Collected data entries
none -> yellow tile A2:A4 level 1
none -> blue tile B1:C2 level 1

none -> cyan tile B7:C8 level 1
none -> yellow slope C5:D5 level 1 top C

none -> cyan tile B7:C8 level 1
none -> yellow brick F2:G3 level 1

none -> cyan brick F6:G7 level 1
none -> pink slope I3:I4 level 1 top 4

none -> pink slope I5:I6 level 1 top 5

EXERCISE DESCRIPTION
Only the lines from the one containing "none -> cyan brick F6:G7 level 1" through the last line of the records belong in the answer, each written out exactly.

OUTPUT OF THE EXERCISE
none -> cyan brick F6:G7 level 1
none -> pink slope I3:I4 level 1 top 4

none -> pink slope I5:I6 level 1 top 5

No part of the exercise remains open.